[YOUR INSTRUCTIONS]: From the line bearing "purple calculator: 10 -> 8" down to the final line of the records below, give every line again exactly and add nothing.

[INFORMATION GIVEN]:

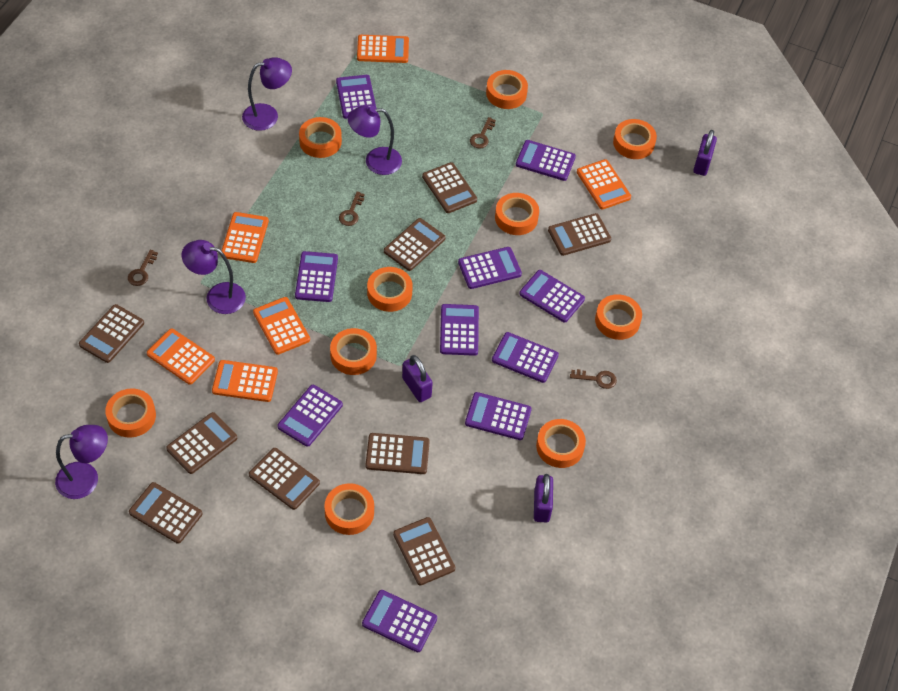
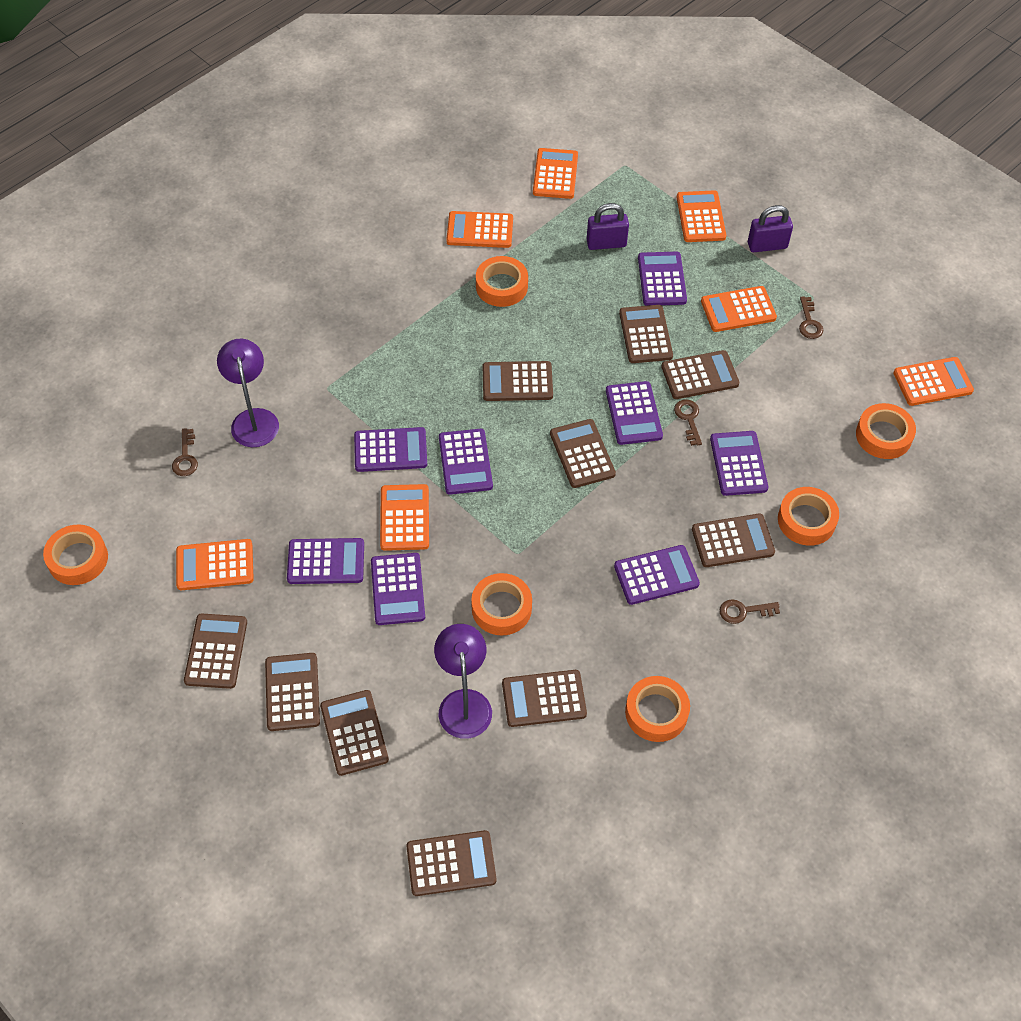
brown calculator: 9 -> 10
orange calculator: 6 -> 7
orange tape: 10 -> 6
purple calculator: 10 -> 8
purple lamp: 4 -> 2
purple padlock: 3 -> 2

[TASK RESULT]:
purple calculator: 10 -> 8
purple lamp: 4 -> 2
purple padlock: 3 -> 2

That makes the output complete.